◆ Information supplied ◆
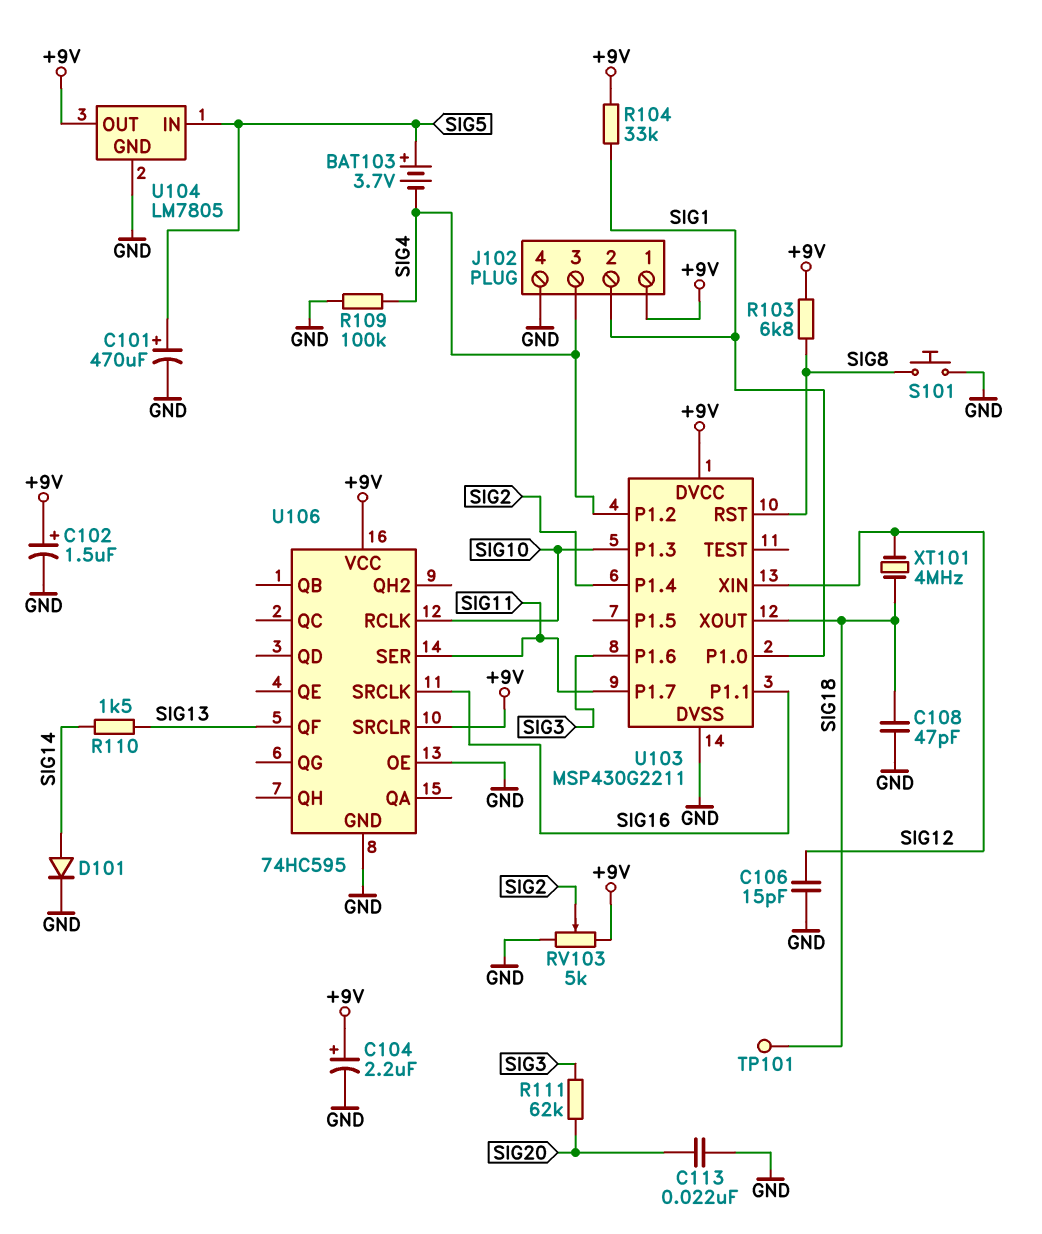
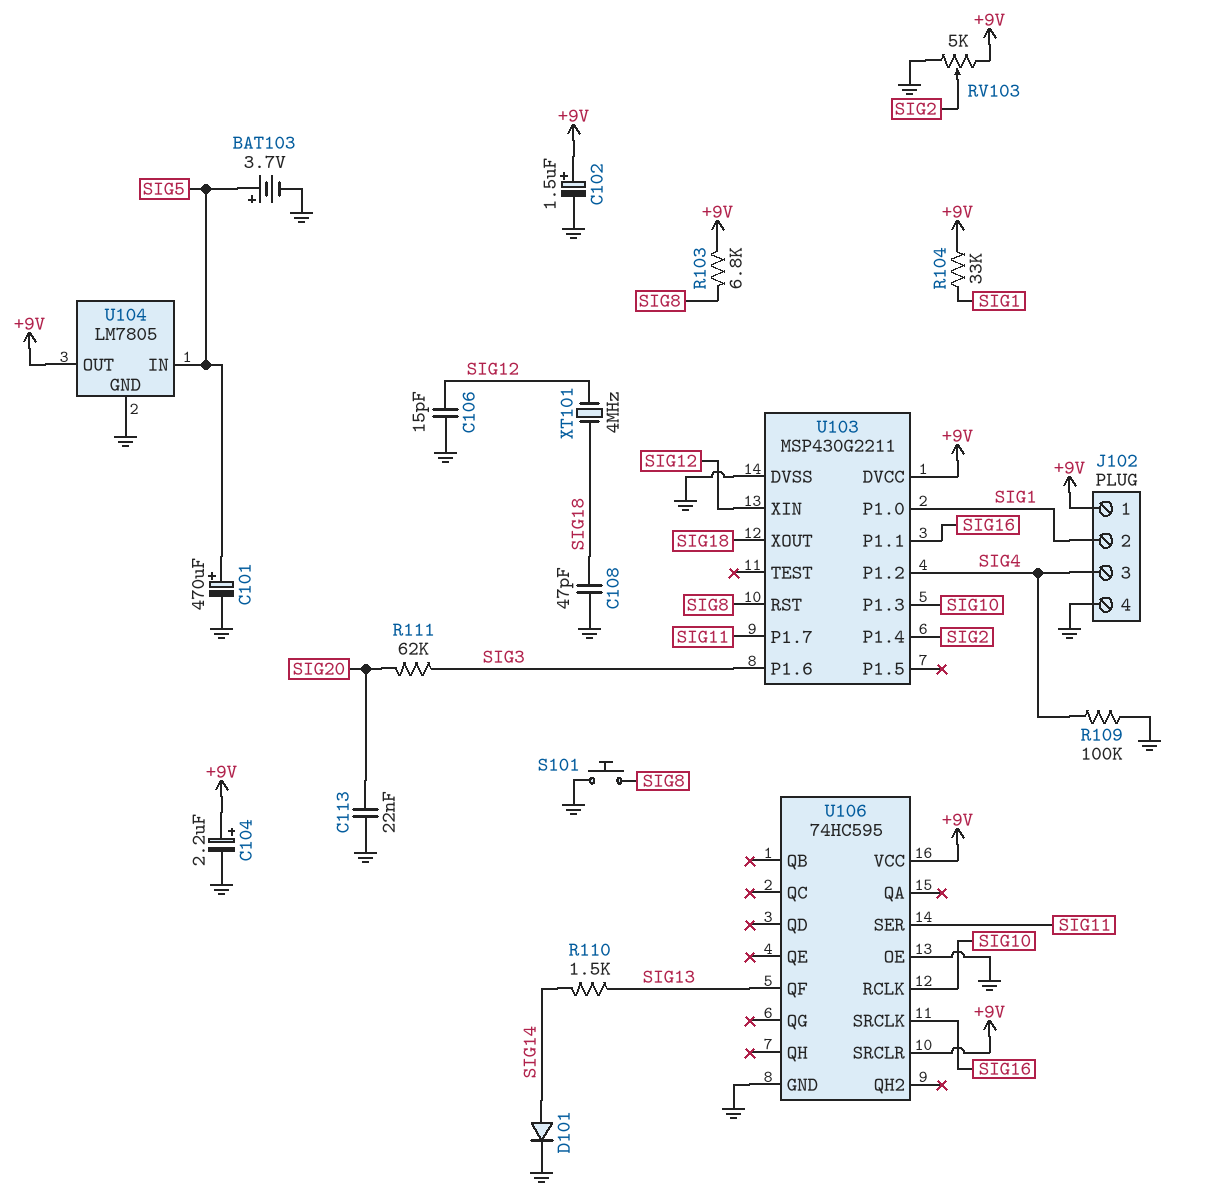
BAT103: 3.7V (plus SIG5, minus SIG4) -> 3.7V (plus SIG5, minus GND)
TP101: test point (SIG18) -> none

...

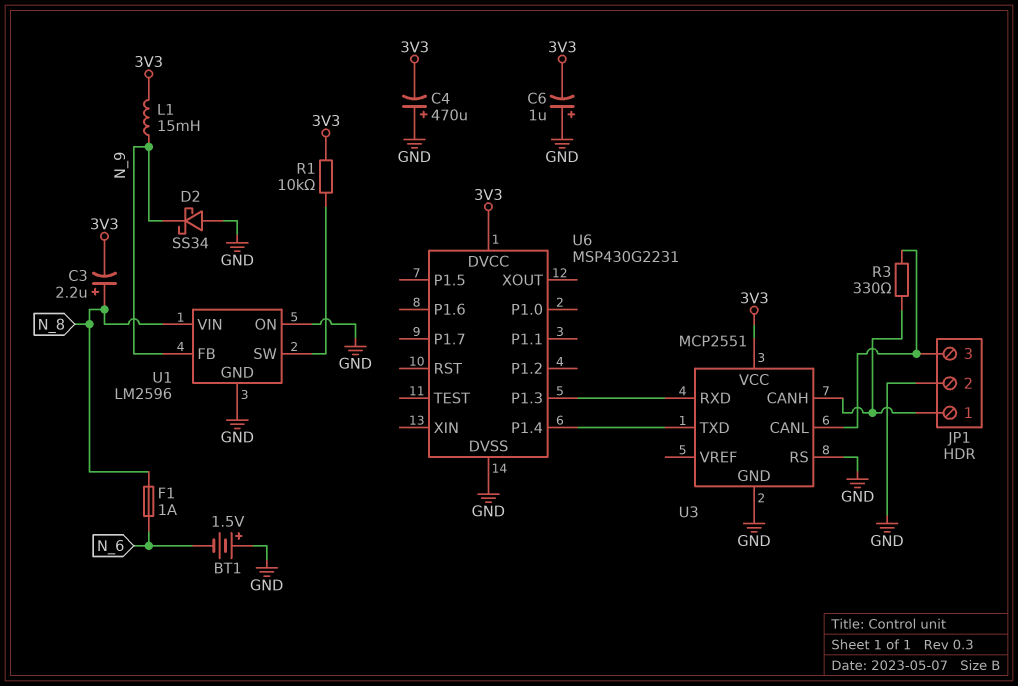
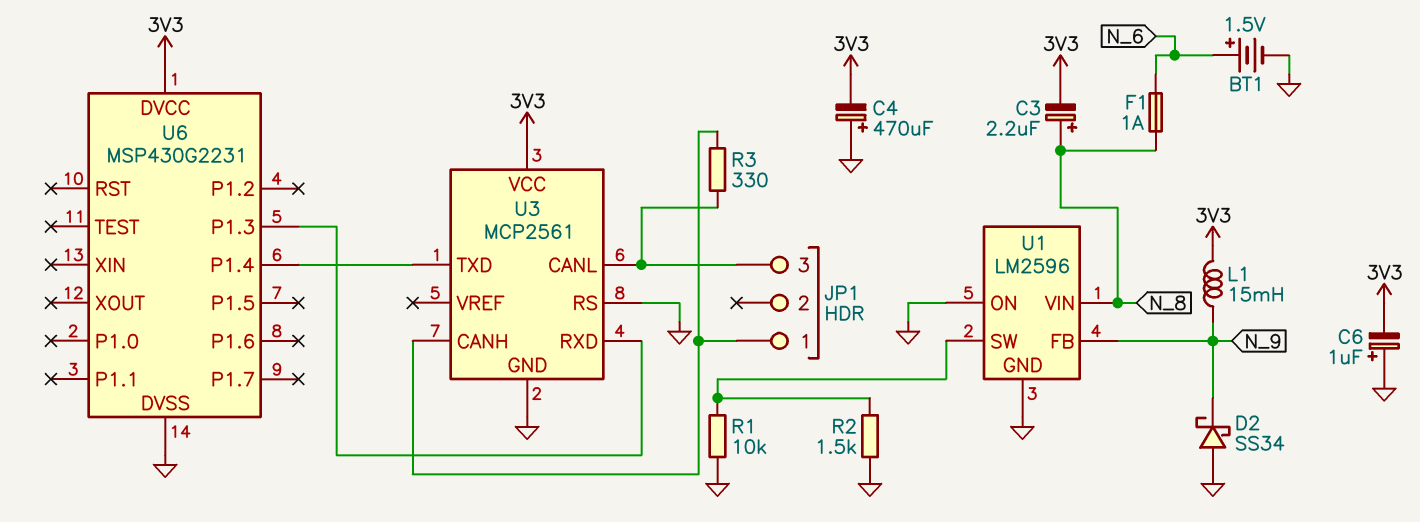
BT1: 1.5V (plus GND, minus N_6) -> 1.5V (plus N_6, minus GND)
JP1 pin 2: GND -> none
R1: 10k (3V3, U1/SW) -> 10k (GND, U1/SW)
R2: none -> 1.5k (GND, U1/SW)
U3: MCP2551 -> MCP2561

◆ Exercise goal ◆
Would you please repeat exactly the lines above, starting at the line with "BAT103: 3.7V (plus" and stopping at the line with "TP101: test point (SIG18) -> none", both included?

◆ Response ◆
BAT103: 3.7V (plus SIG5, minus SIG4) -> 3.7V (plus SIG5, minus GND)
TP101: test point (SIG18) -> none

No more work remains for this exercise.